● Required work
Below are some records. Write out the lines from the one containing "(446, 446) = (115, 240): none -> grey star" to the last line, word for word, leaving out pictures.

*** The data ***

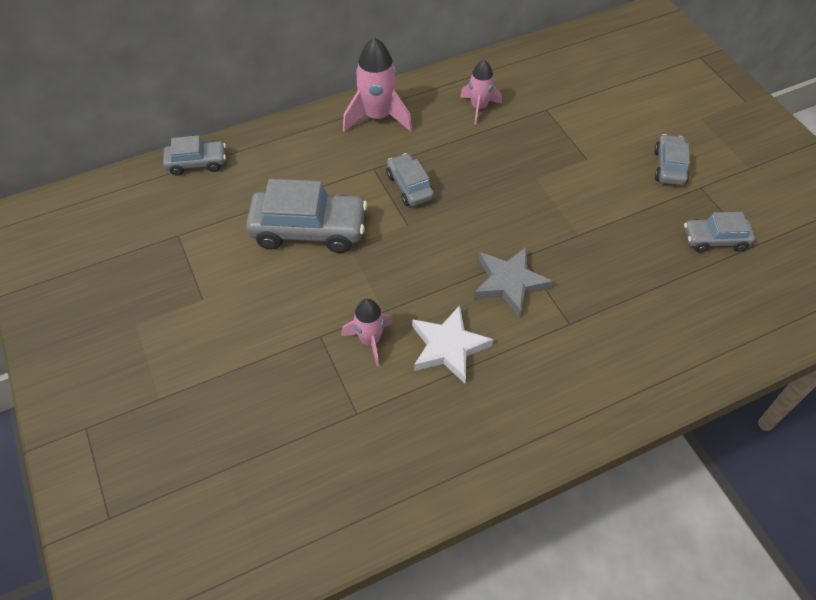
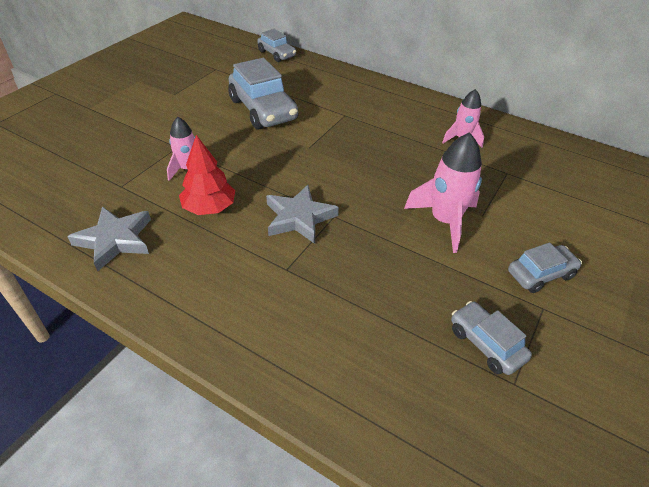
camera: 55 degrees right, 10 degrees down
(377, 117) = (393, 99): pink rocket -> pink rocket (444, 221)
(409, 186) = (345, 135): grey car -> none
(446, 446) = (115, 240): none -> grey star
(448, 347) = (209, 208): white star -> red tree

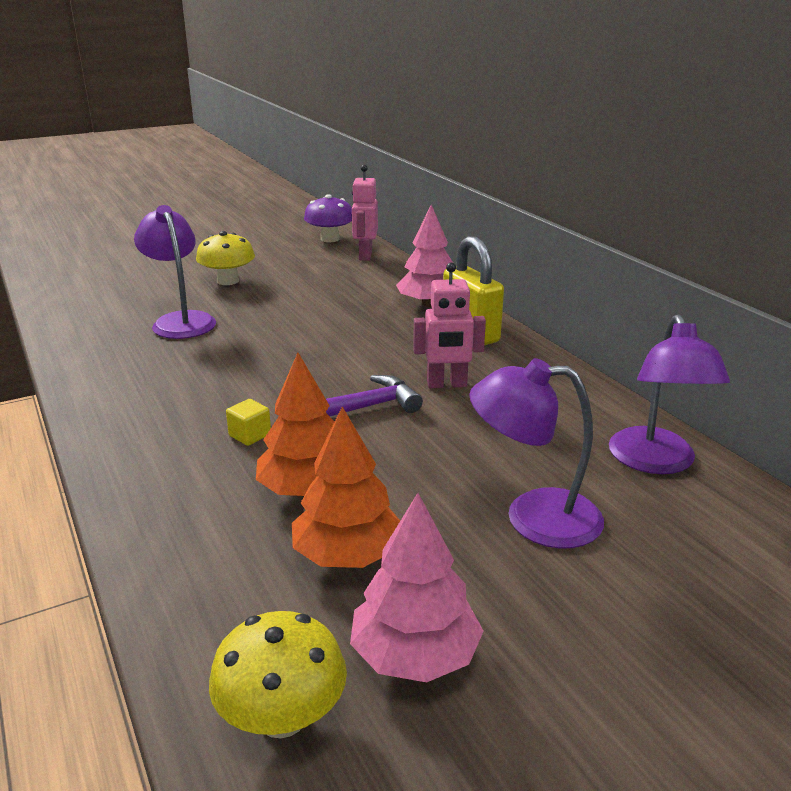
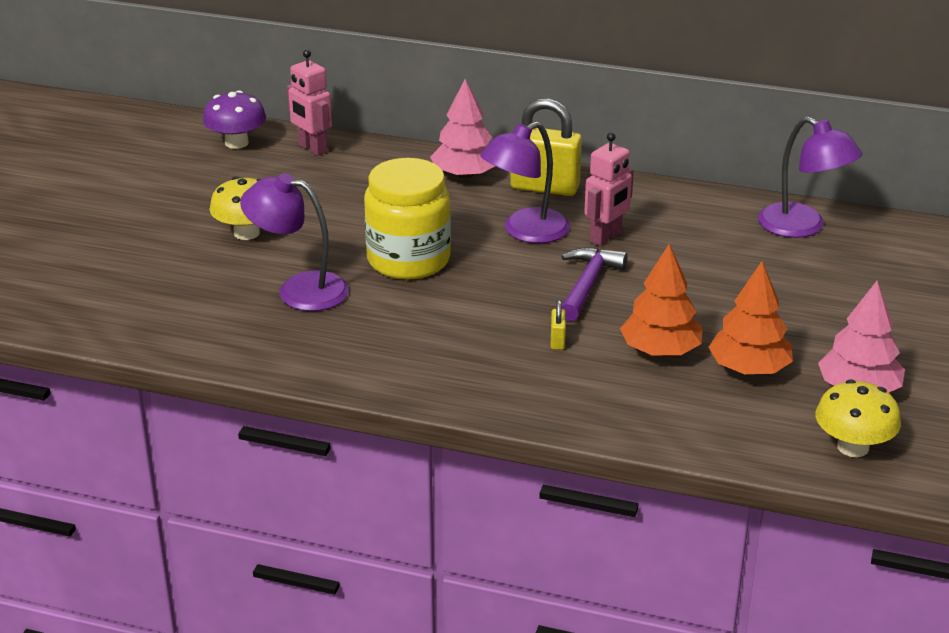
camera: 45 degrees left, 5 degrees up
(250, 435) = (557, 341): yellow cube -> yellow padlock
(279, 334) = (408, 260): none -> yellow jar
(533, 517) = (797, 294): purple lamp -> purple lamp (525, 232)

***

● Output for this exercise
(446, 446) = (115, 240): none -> grey star
(448, 347) = (209, 208): white star -> red tree

camera: 45 degrees left, 5 degrees up
(250, 435) = (557, 341): yellow cube -> yellow padlock
(279, 334) = (408, 260): none -> yellow jar
(533, 517) = (797, 294): purple lamp -> purple lamp (525, 232)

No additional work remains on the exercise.